[Records taken from a collection]

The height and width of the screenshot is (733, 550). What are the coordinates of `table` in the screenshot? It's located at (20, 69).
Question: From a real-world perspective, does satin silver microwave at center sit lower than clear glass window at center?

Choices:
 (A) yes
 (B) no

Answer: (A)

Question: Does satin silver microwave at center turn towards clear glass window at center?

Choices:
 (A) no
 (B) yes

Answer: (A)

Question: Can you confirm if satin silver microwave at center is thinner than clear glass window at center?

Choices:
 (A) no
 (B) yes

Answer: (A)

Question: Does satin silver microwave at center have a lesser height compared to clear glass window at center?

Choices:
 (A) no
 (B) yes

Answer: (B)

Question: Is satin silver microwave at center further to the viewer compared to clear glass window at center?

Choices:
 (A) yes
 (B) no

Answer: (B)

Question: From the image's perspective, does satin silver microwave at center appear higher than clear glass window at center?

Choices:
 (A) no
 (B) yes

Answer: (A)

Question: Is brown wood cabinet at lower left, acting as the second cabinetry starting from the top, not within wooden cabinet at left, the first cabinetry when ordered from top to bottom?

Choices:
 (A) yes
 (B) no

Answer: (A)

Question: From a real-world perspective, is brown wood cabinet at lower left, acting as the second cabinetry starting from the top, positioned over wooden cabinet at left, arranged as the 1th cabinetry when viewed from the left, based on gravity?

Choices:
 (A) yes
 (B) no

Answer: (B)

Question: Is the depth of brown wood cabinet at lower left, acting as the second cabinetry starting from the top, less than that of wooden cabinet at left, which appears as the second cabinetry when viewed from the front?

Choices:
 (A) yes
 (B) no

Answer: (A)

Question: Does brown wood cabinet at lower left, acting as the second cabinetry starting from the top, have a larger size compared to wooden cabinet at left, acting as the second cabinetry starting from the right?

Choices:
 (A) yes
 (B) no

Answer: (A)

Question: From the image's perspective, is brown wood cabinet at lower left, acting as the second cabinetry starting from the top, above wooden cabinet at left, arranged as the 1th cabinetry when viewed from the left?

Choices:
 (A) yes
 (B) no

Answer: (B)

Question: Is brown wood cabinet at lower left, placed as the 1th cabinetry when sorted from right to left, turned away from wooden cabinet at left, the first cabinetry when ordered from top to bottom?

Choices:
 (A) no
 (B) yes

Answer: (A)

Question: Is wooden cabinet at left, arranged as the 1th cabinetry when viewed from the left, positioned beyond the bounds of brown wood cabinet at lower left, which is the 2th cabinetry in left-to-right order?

▶ Objective:
Reproduce every one of the records above word for word, keeping each line as it stands.

▶ Answer below:
The height and width of the screenshot is (733, 550). What are the coordinates of `table` in the screenshot? It's located at (20, 69).
Question: From a real-world perspective, does satin silver microwave at center sit lower than clear glass window at center?

Choices:
 (A) yes
 (B) no

Answer: (A)

Question: Does satin silver microwave at center turn towards clear glass window at center?

Choices:
 (A) no
 (B) yes

Answer: (A)

Question: Can you confirm if satin silver microwave at center is thinner than clear glass window at center?

Choices:
 (A) no
 (B) yes

Answer: (A)

Question: Does satin silver microwave at center have a lesser height compared to clear glass window at center?

Choices:
 (A) no
 (B) yes

Answer: (B)

Question: Is satin silver microwave at center further to the viewer compared to clear glass window at center?

Choices:
 (A) yes
 (B) no

Answer: (B)

Question: From the image's perspective, does satin silver microwave at center appear higher than clear glass window at center?

Choices:
 (A) no
 (B) yes

Answer: (A)

Question: Is brown wood cabinet at lower left, acting as the second cabinetry starting from the top, not within wooden cabinet at left, the first cabinetry when ordered from top to bottom?

Choices:
 (A) yes
 (B) no

Answer: (A)

Question: From a real-world perspective, is brown wood cabinet at lower left, acting as the second cabinetry starting from the top, positioned over wooden cabinet at left, arranged as the 1th cabinetry when viewed from the left, based on gravity?

Choices:
 (A) yes
 (B) no

Answer: (B)

Question: Is the depth of brown wood cabinet at lower left, acting as the second cabinetry starting from the top, less than that of wooden cabinet at left, which appears as the second cabinetry when viewed from the front?

Choices:
 (A) yes
 (B) no

Answer: (A)

Question: Does brown wood cabinet at lower left, acting as the second cabinetry starting from the top, have a larger size compared to wooden cabinet at left, acting as the second cabinetry starting from the right?

Choices:
 (A) yes
 (B) no

Answer: (A)

Question: From the image's perspective, is brown wood cabinet at lower left, acting as the second cabinetry starting from the top, above wooden cabinet at left, arranged as the 1th cabinetry when viewed from the left?

Choices:
 (A) yes
 (B) no

Answer: (B)

Question: Is brown wood cabinet at lower left, placed as the 1th cabinetry when sorted from right to left, turned away from wooden cabinet at left, the first cabinetry when ordered from top to bottom?

Choices:
 (A) no
 (B) yes

Answer: (A)

Question: Is wooden cabinet at left, arranged as the 1th cabinetry when viewed from the left, positioned beyond the bounds of brown wood cabinet at lower left, which is the 2th cabinetry in left-to-right order?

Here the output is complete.